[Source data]
-----

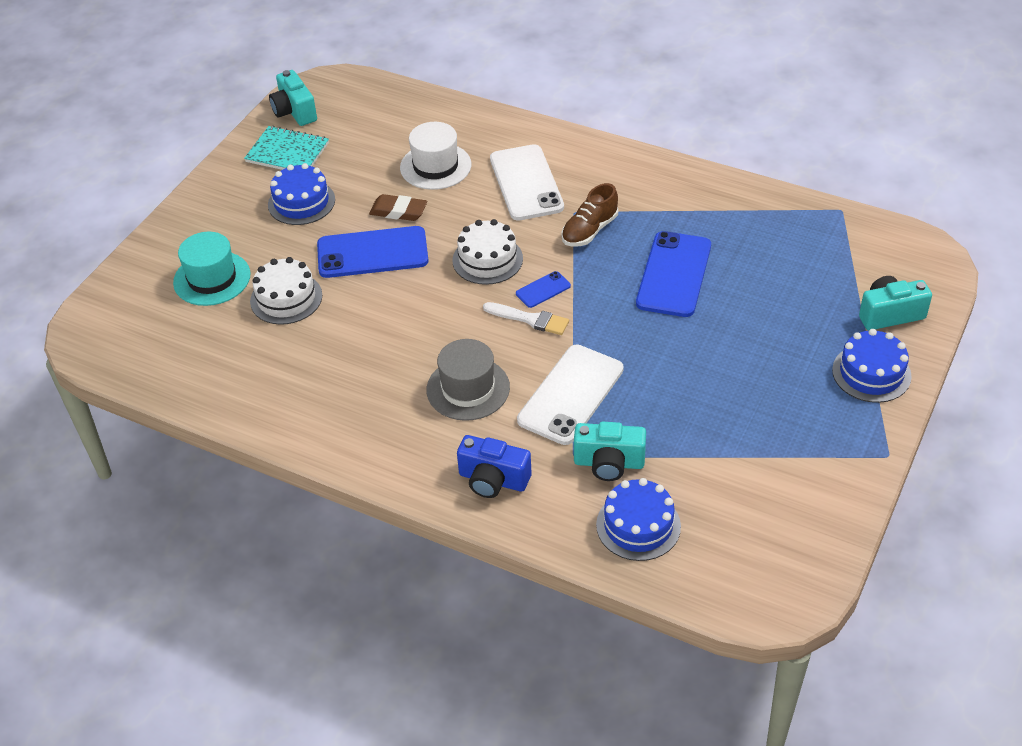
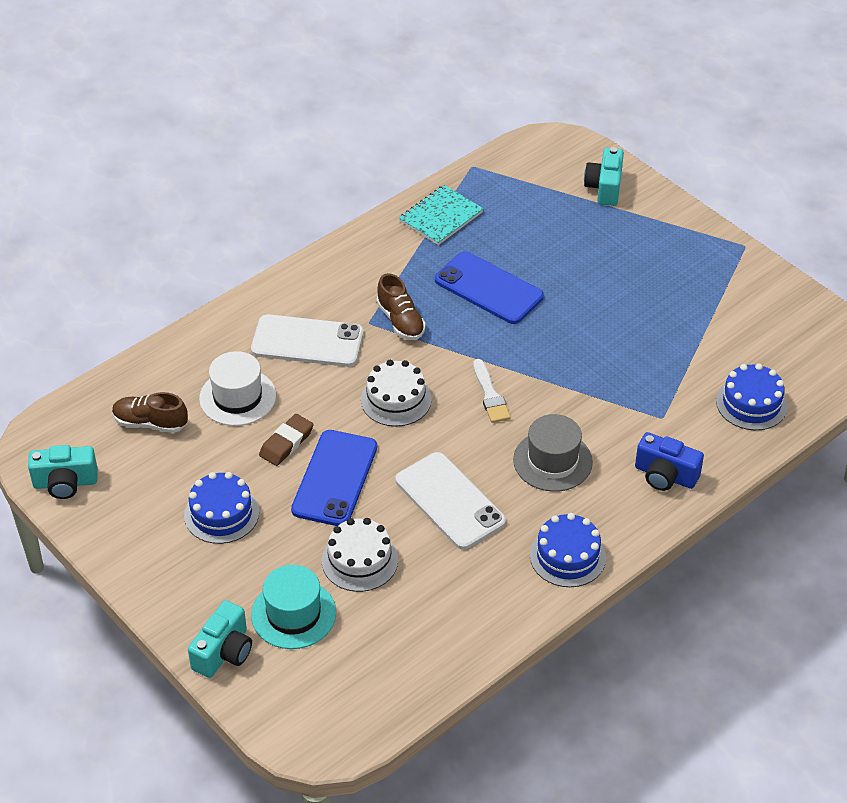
camera: 70 degrees left, 0 degrees up
turquoise notebook [244,126,329,170] -> turquoise notebook moved to [399,185,483,245]
blue camera [457,435,531,498] -> blue camera turned 75 degrees clockwise [635,432,704,491]
white brush [483,302,569,335] -> white brush turned 120 degrees clockwise [473,359,511,423]
blue phone [516,271,571,308] -> none
white phone [517,345,624,445] -> white phone moved to [396,452,506,550]
turquoise camera [574,422,646,481] -> turquoise camera moved to [188,600,252,678]
blue cake [832,329,912,403] -> blue cake moved to [530,513,606,587]
none -> brown shoe [112,392,188,433]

-----

Problem details
What is needed is a verbatim copy of every entry, with the pictures omitted.

Finished exercise
camera: 70 degrees left, 0 degrees up
turquoise notebook [244,126,329,170] -> turquoise notebook moved to [399,185,483,245]
blue camera [457,435,531,498] -> blue camera turned 75 degrees clockwise [635,432,704,491]
white brush [483,302,569,335] -> white brush turned 120 degrees clockwise [473,359,511,423]
blue phone [516,271,571,308] -> none
white phone [517,345,624,445] -> white phone moved to [396,452,506,550]
turquoise camera [574,422,646,481] -> turquoise camera moved to [188,600,252,678]
blue cake [832,329,912,403] -> blue cake moved to [530,513,606,587]
none -> brown shoe [112,392,188,433]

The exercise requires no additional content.